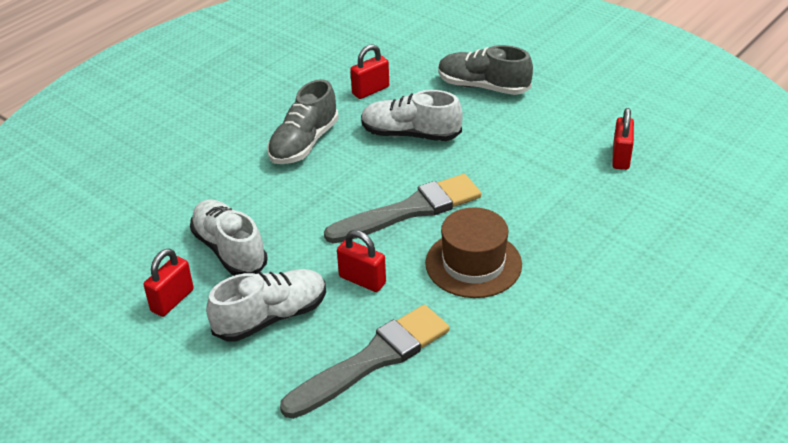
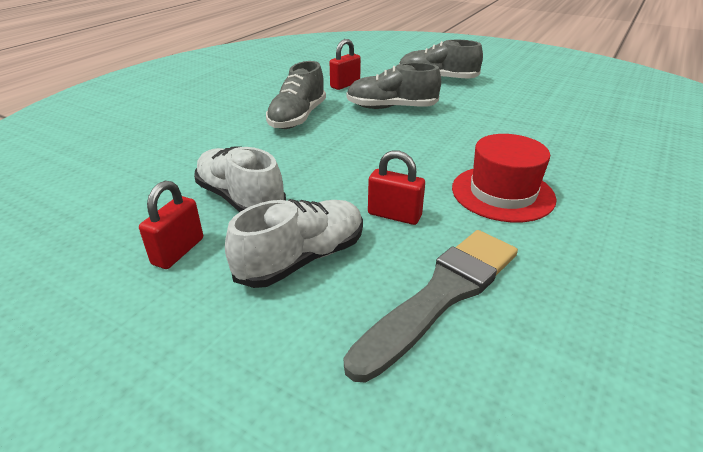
camera: 10 degrees left, 5 degrees down
grey brush [324,174,481,243] -> none
white shoe [361,90,463,141] -> grey shoe [346,62,441,109]
brown hat [425,207,522,298] -> red hat [452,134,556,222]
red padlock [612,108,634,170] -> none

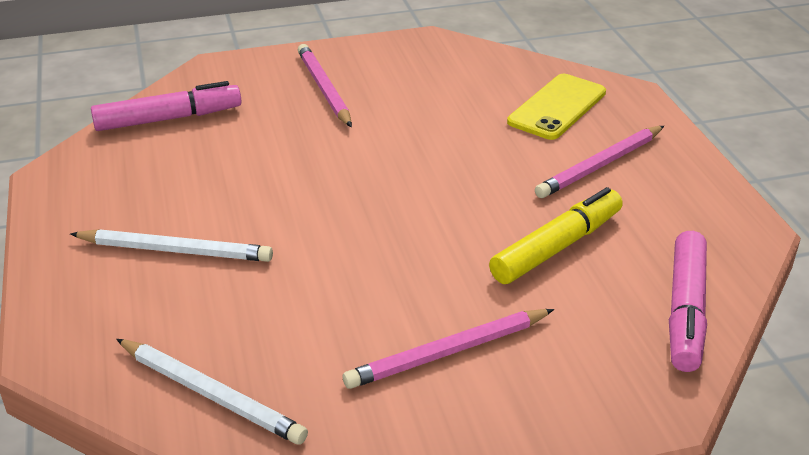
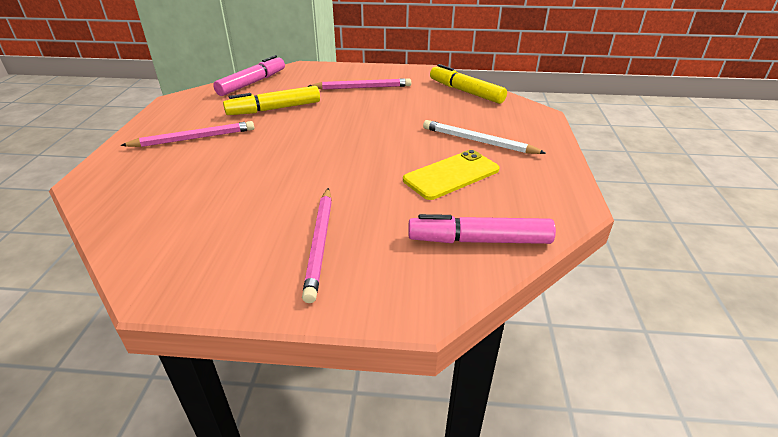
camera: 160 degrees left, 0 degrees up
white pencil [116,339,308,445] -> yellow marker [430,64,507,104]
yellow phone [507,74,606,140] -> yellow phone moved to [403,150,500,200]

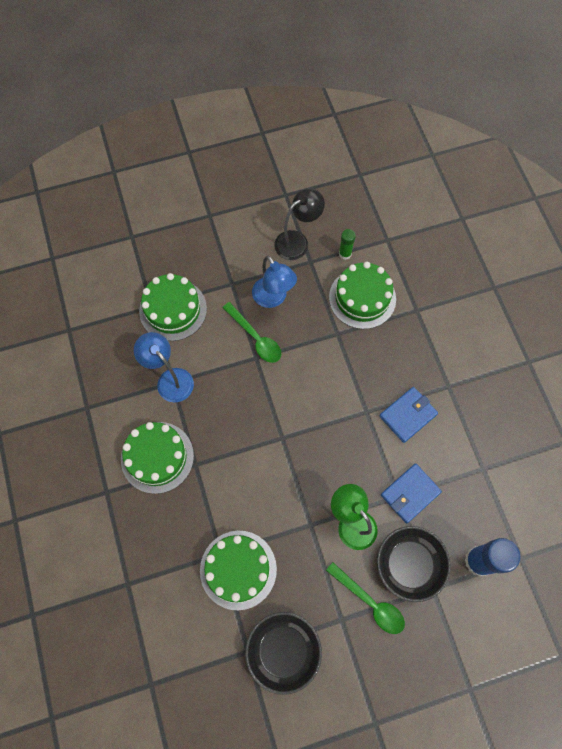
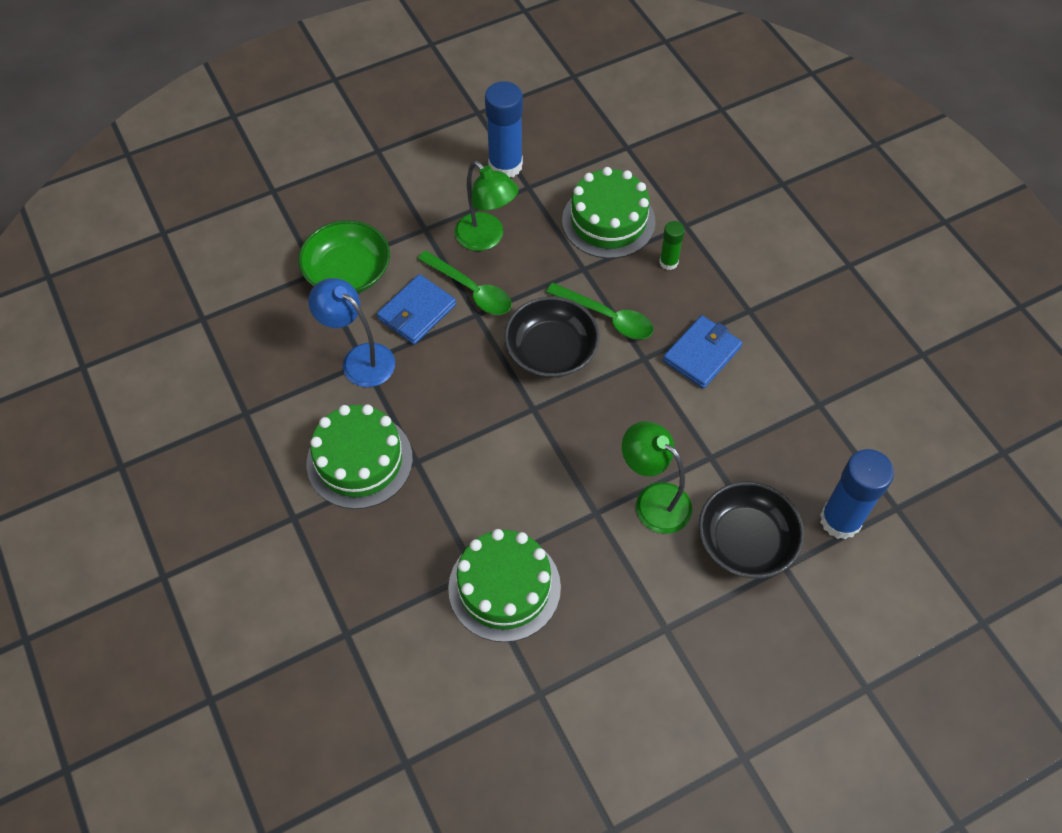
camera: 10 degrees left, 10 degrees down
green cake [139,273,207,341] -> green bowl [298,220,390,293]
black bowl [245,612,322,695] -> black bowl moved to [504,297,600,378]
blue lamp [252,256,297,308] -> green lamp [454,161,518,251]
black lamp [274,189,325,260] -> blue glue stick [485,81,523,177]
green spoon [326,562,405,634] -> green spoon moved to [546,283,654,339]
green glue stick [339,229,356,260] -> green glue stick moved to [659,221,685,270]
blue wallet [381,463,442,524] -> blue wallet moved to [377,274,456,345]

| Directions |
Only the lines from the start of the material through the line containing "green cake [139,273,207,341]" should be transcribed. Pictures stay out.

| Solution below |
camera: 10 degrees left, 5 degrees down
grey brush [324,174,481,243] -> none
white shoe [361,90,463,141] -> grey shoe [346,62,441,109]
brown hat [425,207,522,298] -> red hat [452,134,556,222]
red padlock [612,108,634,170] -> none

camera: 160 degrees left, 0 degrees up
white pencil [116,339,308,445] -> yellow marker [430,64,507,104]
yellow phone [507,74,606,140] -> yellow phone moved to [403,150,500,200]

camera: 10 degrees left, 10 degrees down
green cake [139,273,207,341] -> green bowl [298,220,390,293]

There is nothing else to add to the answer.